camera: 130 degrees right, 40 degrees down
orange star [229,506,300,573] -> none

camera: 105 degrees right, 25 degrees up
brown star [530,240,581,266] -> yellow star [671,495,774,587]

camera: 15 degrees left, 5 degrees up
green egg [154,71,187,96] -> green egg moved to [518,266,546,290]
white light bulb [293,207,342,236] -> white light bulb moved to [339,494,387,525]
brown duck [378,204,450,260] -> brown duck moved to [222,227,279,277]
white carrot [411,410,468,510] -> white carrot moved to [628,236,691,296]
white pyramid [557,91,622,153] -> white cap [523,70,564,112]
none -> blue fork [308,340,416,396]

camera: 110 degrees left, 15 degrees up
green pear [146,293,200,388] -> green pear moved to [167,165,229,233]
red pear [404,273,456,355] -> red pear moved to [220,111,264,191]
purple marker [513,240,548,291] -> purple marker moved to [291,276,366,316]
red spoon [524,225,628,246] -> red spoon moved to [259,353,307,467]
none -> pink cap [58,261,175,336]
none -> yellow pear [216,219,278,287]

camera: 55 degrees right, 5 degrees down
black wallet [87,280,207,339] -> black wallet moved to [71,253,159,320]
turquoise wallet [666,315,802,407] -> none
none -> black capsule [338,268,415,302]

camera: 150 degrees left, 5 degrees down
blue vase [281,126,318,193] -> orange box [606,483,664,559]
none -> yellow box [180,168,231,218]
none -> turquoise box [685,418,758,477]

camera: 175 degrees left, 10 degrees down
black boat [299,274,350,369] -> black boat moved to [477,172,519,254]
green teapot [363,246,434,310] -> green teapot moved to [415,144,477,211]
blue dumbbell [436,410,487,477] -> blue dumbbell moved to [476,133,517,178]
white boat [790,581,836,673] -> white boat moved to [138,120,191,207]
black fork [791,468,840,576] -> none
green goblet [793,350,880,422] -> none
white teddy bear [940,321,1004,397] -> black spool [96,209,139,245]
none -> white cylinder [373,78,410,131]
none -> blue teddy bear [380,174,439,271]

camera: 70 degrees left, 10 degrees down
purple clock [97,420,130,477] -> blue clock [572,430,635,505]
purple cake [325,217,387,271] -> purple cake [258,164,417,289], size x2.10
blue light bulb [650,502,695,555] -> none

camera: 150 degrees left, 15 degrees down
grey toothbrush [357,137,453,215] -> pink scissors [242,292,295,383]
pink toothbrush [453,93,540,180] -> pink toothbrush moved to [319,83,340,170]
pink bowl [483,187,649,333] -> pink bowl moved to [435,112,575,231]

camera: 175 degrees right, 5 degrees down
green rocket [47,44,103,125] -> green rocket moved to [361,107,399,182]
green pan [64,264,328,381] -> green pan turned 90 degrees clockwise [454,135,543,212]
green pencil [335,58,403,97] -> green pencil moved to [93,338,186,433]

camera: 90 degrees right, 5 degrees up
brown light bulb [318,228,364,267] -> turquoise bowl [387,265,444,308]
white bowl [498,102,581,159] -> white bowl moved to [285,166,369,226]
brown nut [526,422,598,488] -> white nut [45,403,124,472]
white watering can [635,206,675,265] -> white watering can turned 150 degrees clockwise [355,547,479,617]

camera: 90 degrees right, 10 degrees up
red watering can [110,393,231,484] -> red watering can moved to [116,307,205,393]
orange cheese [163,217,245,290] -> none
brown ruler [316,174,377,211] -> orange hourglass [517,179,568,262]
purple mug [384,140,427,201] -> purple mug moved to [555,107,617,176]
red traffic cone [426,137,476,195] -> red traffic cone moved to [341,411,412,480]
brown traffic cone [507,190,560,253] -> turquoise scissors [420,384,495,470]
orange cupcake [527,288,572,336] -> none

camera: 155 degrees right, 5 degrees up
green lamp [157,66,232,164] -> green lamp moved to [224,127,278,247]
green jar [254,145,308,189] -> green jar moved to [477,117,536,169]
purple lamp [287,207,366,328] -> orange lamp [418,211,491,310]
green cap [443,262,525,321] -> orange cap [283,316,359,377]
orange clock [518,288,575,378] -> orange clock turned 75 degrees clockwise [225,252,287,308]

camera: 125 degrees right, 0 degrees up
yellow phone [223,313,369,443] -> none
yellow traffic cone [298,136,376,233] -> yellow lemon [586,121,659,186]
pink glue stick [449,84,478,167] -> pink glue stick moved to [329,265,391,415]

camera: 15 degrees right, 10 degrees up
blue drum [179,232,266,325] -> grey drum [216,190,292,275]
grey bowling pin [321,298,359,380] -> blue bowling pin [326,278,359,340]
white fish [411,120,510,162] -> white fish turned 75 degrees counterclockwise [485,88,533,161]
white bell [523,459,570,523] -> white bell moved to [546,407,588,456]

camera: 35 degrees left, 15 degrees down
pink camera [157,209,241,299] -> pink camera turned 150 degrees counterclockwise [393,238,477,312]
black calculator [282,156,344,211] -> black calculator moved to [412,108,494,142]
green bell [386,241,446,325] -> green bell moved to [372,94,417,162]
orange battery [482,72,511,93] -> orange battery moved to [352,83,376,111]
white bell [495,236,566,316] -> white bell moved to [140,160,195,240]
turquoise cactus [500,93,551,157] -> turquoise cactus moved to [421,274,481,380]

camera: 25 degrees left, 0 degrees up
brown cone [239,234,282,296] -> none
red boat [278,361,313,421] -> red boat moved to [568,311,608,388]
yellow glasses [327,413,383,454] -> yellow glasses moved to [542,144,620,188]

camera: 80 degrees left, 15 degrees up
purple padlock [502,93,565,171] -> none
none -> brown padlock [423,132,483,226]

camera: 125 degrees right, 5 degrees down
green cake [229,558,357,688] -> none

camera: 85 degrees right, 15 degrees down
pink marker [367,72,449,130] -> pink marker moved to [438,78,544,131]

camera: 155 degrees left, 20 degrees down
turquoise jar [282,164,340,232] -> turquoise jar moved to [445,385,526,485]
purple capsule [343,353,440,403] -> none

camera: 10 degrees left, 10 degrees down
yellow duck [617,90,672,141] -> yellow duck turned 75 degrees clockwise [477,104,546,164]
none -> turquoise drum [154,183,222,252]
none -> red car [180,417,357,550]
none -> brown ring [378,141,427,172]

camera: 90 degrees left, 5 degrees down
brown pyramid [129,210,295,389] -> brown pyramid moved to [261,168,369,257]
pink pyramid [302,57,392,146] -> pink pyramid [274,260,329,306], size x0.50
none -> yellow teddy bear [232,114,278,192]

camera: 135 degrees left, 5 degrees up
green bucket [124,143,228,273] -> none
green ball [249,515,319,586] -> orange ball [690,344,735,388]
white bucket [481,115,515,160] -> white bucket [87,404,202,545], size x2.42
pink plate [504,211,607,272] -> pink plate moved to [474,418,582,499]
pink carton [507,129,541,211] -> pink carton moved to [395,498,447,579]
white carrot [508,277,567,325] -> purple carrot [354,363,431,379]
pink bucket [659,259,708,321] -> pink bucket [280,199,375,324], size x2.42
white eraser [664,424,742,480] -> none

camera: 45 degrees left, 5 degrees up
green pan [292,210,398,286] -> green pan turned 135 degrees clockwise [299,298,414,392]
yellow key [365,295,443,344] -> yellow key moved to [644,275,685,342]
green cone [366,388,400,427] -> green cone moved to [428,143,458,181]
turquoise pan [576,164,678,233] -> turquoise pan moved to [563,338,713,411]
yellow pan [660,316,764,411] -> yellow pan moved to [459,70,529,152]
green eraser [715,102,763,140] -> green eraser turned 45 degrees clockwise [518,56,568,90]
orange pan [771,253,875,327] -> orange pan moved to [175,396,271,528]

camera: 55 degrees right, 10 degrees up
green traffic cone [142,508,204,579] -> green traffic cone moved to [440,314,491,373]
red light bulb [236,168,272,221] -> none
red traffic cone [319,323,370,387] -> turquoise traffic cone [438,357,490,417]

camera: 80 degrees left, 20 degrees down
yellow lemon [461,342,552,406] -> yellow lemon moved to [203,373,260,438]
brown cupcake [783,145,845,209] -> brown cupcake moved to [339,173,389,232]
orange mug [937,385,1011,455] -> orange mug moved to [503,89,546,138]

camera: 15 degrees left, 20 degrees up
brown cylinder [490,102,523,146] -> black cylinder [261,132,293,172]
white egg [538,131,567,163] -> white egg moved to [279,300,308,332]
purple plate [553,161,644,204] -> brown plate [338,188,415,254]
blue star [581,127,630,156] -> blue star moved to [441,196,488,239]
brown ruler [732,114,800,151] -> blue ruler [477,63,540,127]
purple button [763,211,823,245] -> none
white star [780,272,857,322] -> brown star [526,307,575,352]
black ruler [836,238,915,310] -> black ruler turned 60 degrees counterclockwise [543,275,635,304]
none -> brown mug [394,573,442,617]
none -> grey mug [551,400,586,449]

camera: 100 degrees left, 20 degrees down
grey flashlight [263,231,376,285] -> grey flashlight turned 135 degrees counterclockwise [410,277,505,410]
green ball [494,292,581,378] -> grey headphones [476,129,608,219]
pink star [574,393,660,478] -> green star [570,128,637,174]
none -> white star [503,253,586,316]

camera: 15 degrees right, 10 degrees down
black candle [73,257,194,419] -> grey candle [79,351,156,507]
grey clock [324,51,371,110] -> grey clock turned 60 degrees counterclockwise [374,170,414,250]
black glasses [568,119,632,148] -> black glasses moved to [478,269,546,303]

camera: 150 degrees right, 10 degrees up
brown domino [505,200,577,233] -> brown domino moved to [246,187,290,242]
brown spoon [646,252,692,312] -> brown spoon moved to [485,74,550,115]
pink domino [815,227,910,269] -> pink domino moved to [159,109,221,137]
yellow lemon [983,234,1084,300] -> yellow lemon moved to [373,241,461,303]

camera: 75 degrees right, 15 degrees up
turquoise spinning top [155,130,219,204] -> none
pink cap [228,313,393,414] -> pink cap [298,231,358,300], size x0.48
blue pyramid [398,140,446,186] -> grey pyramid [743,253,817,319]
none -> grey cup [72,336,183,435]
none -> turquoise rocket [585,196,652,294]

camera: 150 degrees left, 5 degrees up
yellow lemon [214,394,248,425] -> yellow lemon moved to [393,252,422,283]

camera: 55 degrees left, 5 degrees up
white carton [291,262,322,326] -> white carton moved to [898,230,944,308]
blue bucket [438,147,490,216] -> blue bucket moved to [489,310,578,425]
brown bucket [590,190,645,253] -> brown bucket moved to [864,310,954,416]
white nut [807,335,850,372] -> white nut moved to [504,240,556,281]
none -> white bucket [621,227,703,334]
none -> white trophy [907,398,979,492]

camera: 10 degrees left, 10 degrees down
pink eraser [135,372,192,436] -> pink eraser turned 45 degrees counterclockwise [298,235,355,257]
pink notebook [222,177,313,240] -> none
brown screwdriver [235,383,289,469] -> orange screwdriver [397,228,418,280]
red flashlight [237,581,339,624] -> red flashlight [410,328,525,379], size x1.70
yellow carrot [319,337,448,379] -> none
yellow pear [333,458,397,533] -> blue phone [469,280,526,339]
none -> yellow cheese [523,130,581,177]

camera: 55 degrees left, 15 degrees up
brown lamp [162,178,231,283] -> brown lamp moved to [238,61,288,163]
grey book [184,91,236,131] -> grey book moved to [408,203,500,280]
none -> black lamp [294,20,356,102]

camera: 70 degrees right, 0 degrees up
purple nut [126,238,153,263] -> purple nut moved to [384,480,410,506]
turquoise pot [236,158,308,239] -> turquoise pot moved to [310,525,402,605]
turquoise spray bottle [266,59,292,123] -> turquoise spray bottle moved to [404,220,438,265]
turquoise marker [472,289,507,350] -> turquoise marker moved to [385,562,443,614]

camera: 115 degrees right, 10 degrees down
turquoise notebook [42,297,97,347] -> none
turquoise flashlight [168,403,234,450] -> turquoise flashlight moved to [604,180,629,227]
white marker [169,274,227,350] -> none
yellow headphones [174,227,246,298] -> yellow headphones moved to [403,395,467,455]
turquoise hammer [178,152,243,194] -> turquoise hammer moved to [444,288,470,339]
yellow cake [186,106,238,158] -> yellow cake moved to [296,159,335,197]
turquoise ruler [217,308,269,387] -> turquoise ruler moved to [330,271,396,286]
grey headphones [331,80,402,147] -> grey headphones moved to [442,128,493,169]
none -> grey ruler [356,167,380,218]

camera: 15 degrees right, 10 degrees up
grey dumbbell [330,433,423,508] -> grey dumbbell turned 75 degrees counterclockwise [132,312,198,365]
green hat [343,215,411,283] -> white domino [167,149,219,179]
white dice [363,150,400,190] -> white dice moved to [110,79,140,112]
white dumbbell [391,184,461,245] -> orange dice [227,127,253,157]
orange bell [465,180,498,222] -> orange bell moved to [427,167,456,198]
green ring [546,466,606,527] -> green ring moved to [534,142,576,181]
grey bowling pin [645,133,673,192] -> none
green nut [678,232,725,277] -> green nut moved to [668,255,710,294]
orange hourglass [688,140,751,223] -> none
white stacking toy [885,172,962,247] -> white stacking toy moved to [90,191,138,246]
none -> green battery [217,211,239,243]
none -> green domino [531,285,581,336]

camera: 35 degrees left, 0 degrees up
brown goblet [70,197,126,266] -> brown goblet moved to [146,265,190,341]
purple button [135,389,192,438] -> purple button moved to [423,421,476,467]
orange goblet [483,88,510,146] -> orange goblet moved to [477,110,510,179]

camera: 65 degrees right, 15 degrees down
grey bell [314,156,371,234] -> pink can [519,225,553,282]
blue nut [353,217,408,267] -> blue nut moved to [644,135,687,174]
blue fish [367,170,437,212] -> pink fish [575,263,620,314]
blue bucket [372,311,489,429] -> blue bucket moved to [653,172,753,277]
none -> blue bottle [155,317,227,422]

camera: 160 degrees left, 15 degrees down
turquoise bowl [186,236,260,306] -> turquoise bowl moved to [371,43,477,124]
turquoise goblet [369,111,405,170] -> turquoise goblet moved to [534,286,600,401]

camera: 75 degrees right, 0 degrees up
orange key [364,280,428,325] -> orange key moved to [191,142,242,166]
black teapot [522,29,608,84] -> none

^^^^

_WORK TASK_
Take the line with "camera: 65 degrees right, 15 degrees down" and every line after it in the data, and please reproduce them exactly, leaving out all other lines.

_SOLVED EXERCISE_
camera: 65 degrees right, 15 degrees down
grey bell [314,156,371,234] -> pink can [519,225,553,282]
blue nut [353,217,408,267] -> blue nut moved to [644,135,687,174]
blue fish [367,170,437,212] -> pink fish [575,263,620,314]
blue bucket [372,311,489,429] -> blue bucket moved to [653,172,753,277]
none -> blue bottle [155,317,227,422]

camera: 160 degrees left, 15 degrees down
turquoise bowl [186,236,260,306] -> turquoise bowl moved to [371,43,477,124]
turquoise goblet [369,111,405,170] -> turquoise goblet moved to [534,286,600,401]

camera: 75 degrees right, 0 degrees up
orange key [364,280,428,325] -> orange key moved to [191,142,242,166]
black teapot [522,29,608,84] -> none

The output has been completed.